### [Your goal]
Starting with the line that mentions "camera: 55 degrees left, 5 degrees up", repeat each line verbatim until the entries end, both ends included.

### [Input]
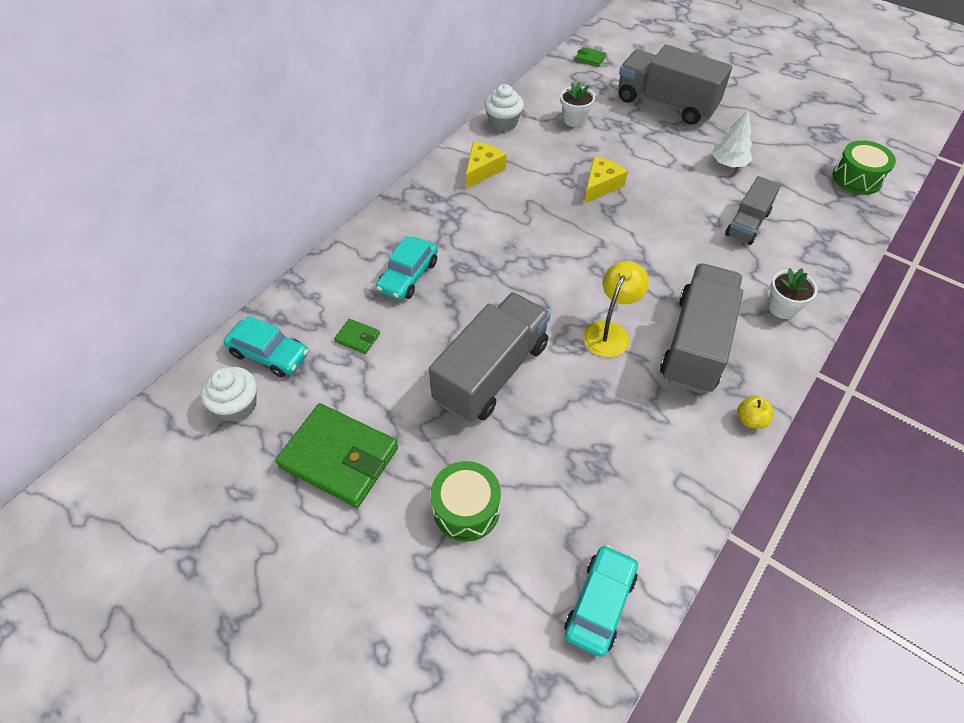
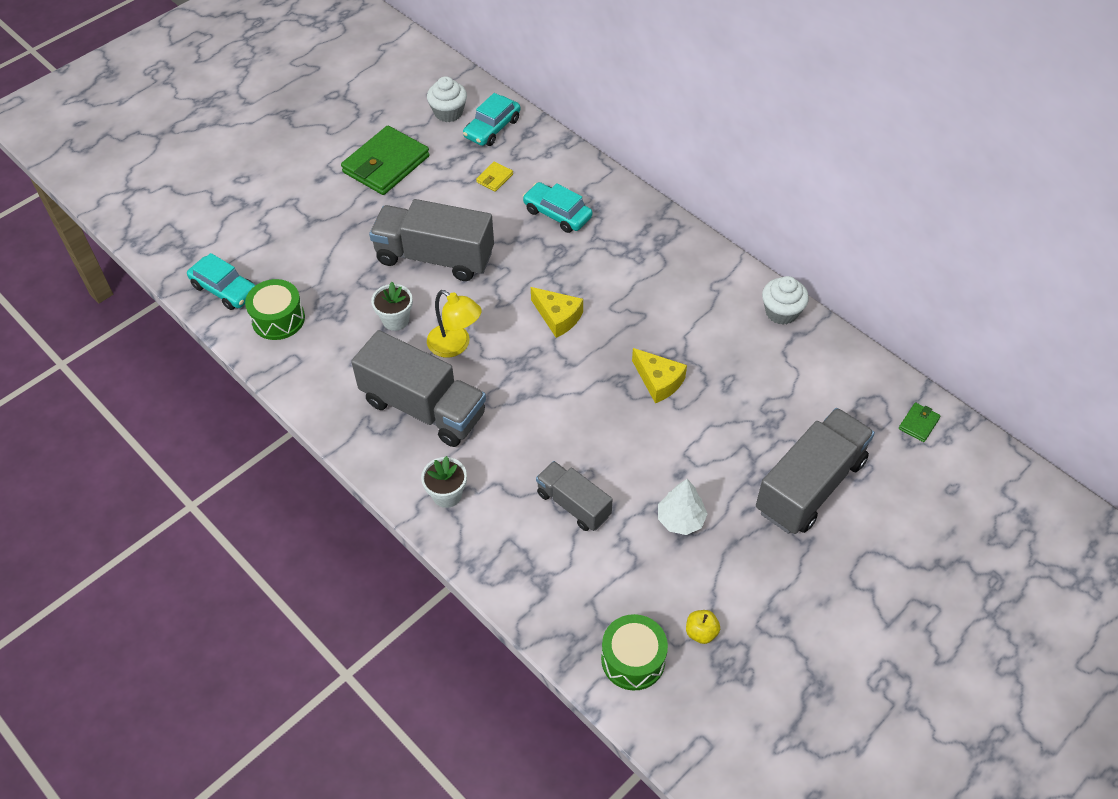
camera: 100 degrees right, 0 degrees up
(357, 338) = (494, 178): green wallet -> yellow wallet
(466, 509) = (320, 228): green drum -> green drum (278, 319)
(482, 170) = (698, 283): yellow cheese -> yellow cheese (558, 317)
(492, 373) = (435, 257): grey truck -> grey truck turned 150 degrees clockwise
(574, 120) = (782, 380): white flower pot -> white flower pot (395, 320)
(750, 420) = (332, 424): yellow apple -> yellow apple (701, 632)

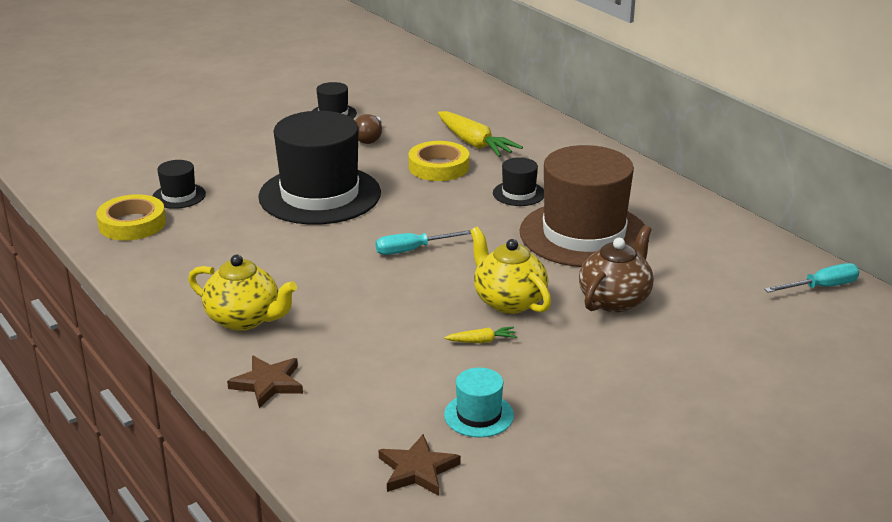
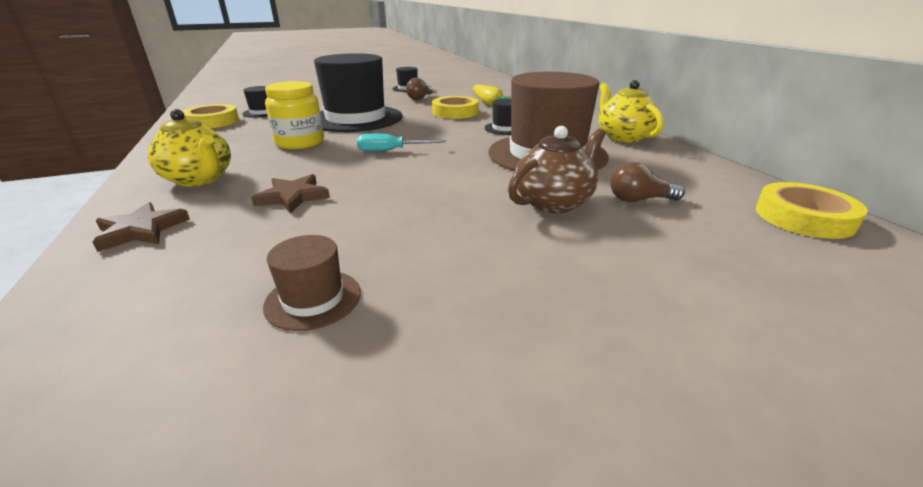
camera: 15 degrees right, 0 degrees up
(294, 249) = (300, 143): none -> yellow jar
(417, 470) = (156, 364): brown star -> brown star (293, 197)
(479, 415) = (313, 299): turquoise hat -> brown hat
(482, 341) = (389, 221): yellow carrot -> none
(508, 301) = (444, 192): yellow teapot -> yellow teapot (623, 137)
(688, 286) = (639, 200): none -> brown light bulb
(821, 287) = (804, 217): turquoise screwdriver -> yellow tape

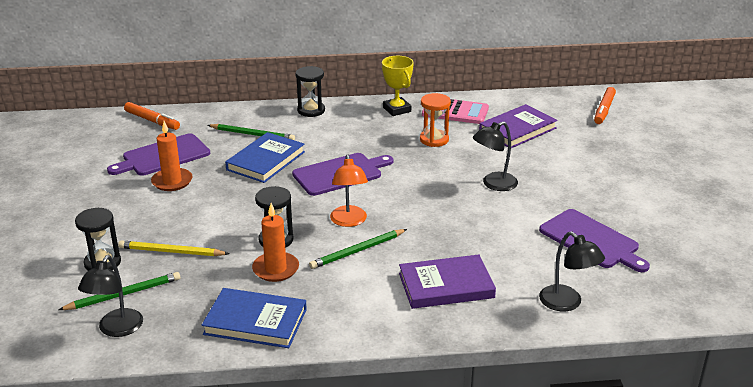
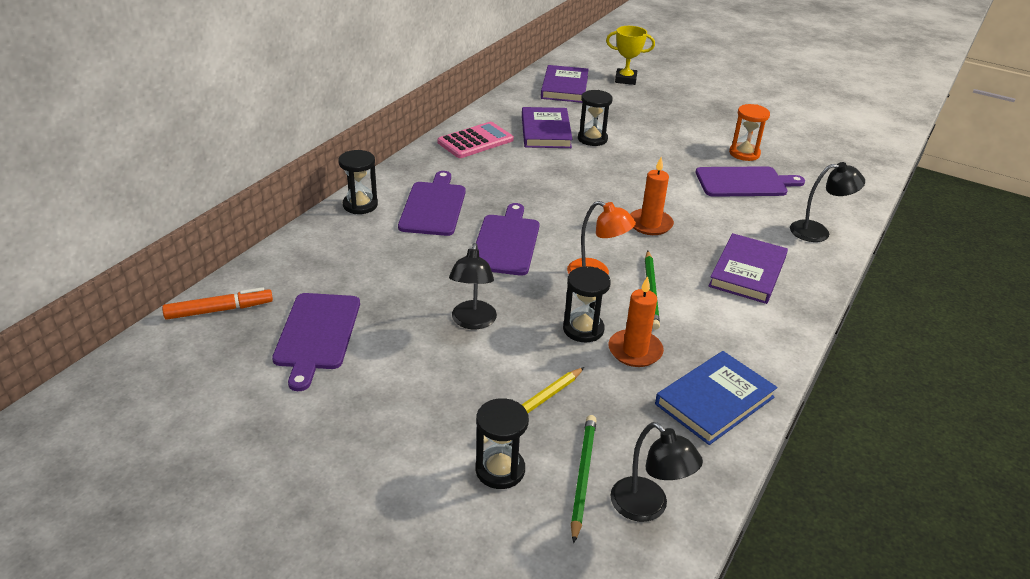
camera: 55 degrees left, 5 degrees up
(172, 181) = (383, 350): orange candle -> orange candle (650, 224)
(252, 134) = (357, 258): green pencil -> none
(266, 161) = (424, 272): blue book -> none
(346, 133) = (433, 206): none -> purple cutting board
(397, 109) = (429, 164): yellow trophy -> yellow trophy (625, 79)
(434, 140) = (510, 172): orange hourglass -> orange hourglass (744, 153)
(493, 184) = (618, 181): black lamp -> black lamp (472, 322)
(540, 151) = (592, 139): none -> black hourglass
(604, 110) = (564, 87): orange marker -> purple book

### [Problem solution]
camera: 55 degrees left, 5 degrees up
(172, 181) = (383, 350): orange candle -> orange candle (650, 224)
(252, 134) = (357, 258): green pencil -> none
(266, 161) = (424, 272): blue book -> none
(346, 133) = (433, 206): none -> purple cutting board
(397, 109) = (429, 164): yellow trophy -> yellow trophy (625, 79)
(434, 140) = (510, 172): orange hourglass -> orange hourglass (744, 153)
(493, 184) = (618, 181): black lamp -> black lamp (472, 322)
(540, 151) = (592, 139): none -> black hourglass
(604, 110) = (564, 87): orange marker -> purple book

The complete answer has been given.